_Problem to solve_
Give all of the data below again exactly, and drop the images.

Change listing data

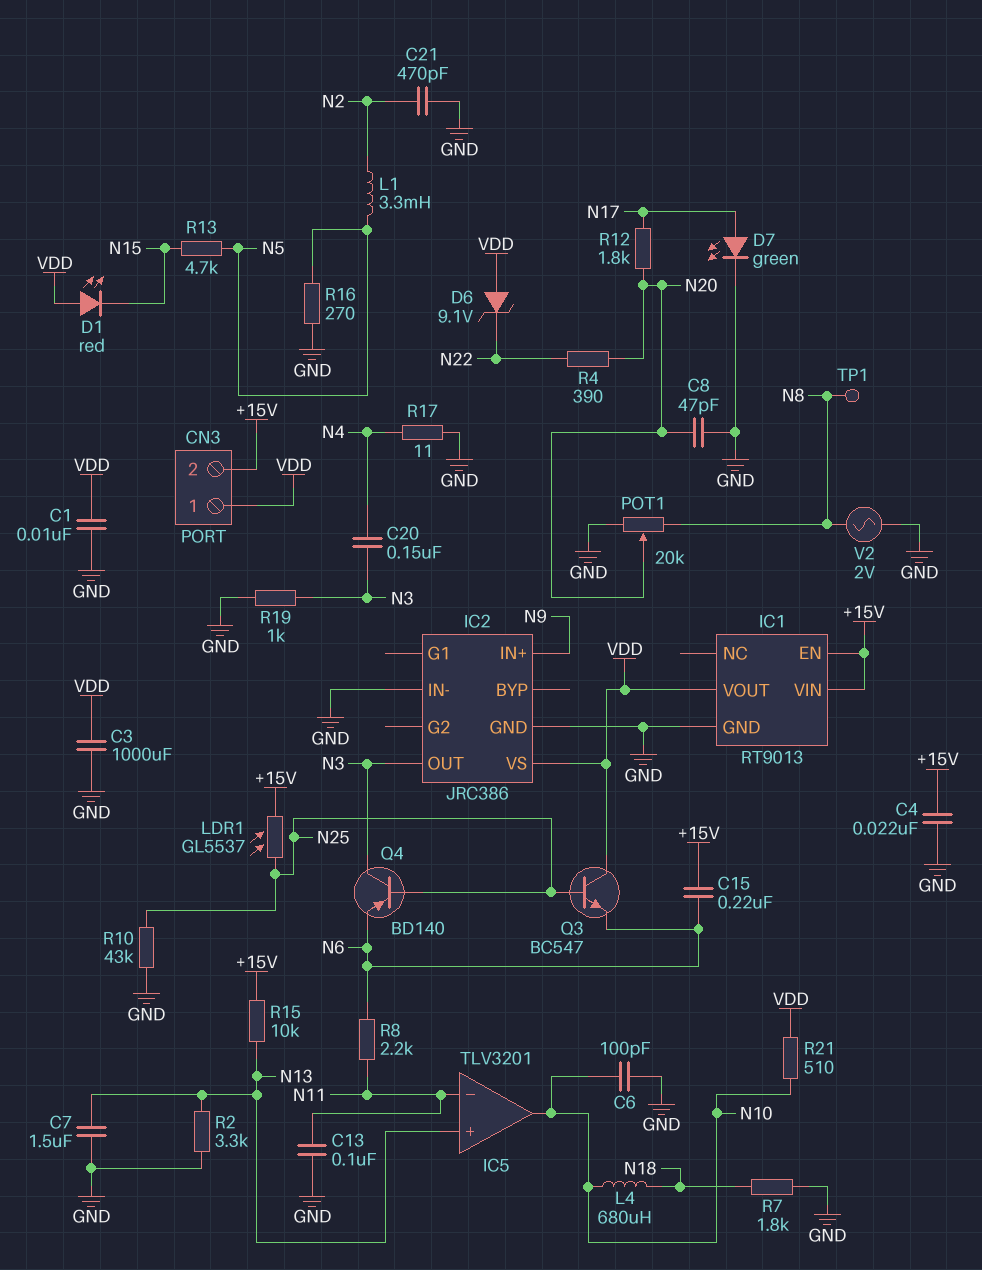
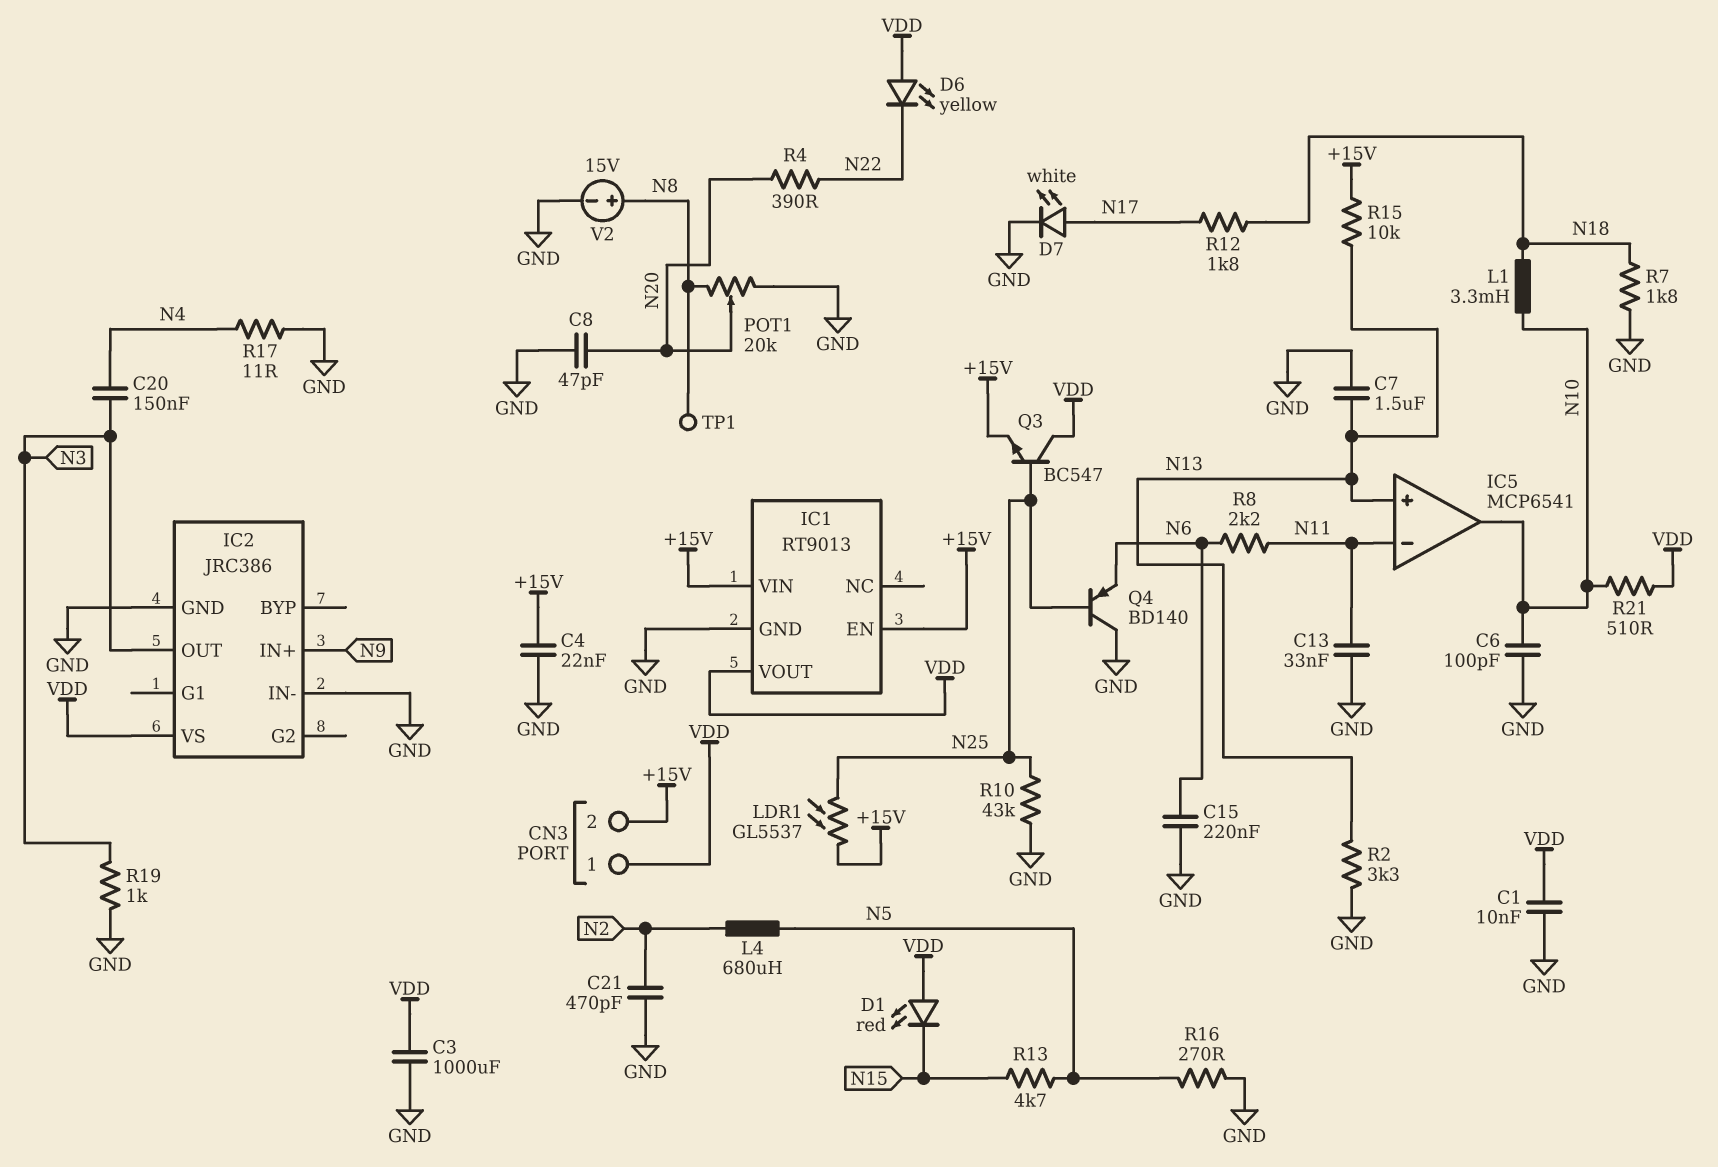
C13: 100nF (GND, N11) -> 33nF (GND, N11)
C15: 220nF (+15V, N6) -> 220nF (GND, N6)
D6: zener 9.1V (A VDD, K N22) -> LED yellow (A VDD, K N22)
D7: LED green (A N17, K GND) -> LED white (A N17, K GND)
IC5: TLV3201 -> MCP6541
L1: 3.3mH (N2, N5) -> 3.3mH (N10, N18)
L4: 680uH (N10, N18) -> 680uH (N2, N5)
Q3: NPN BC547 (B N25, C VDD, E N6) -> NPN BC547 (B N25, C VDD, E +15V)
Q4: PNP BD140 (B N25, C N3, E N6) -> PNP BD140 (B N25, C GND, E N6)
R12: 1.8k (N17, N20) -> 1.8k (N17, N18)
V2: AC 2V (GND, N8) -> 15V (plus N8, minus GND)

_Result of this task_
C13: 100nF (GND, N11) -> 33nF (GND, N11)
C15: 220nF (+15V, N6) -> 220nF (GND, N6)
D6: zener 9.1V (A VDD, K N22) -> LED yellow (A VDD, K N22)
D7: LED green (A N17, K GND) -> LED white (A N17, K GND)
IC5: TLV3201 -> MCP6541
L1: 3.3mH (N2, N5) -> 3.3mH (N10, N18)
L4: 680uH (N10, N18) -> 680uH (N2, N5)
Q3: NPN BC547 (B N25, C VDD, E N6) -> NPN BC547 (B N25, C VDD, E +15V)
Q4: PNP BD140 (B N25, C N3, E N6) -> PNP BD140 (B N25, C GND, E N6)
R12: 1.8k (N17, N20) -> 1.8k (N17, N18)
V2: AC 2V (GND, N8) -> 15V (plus N8, minus GND)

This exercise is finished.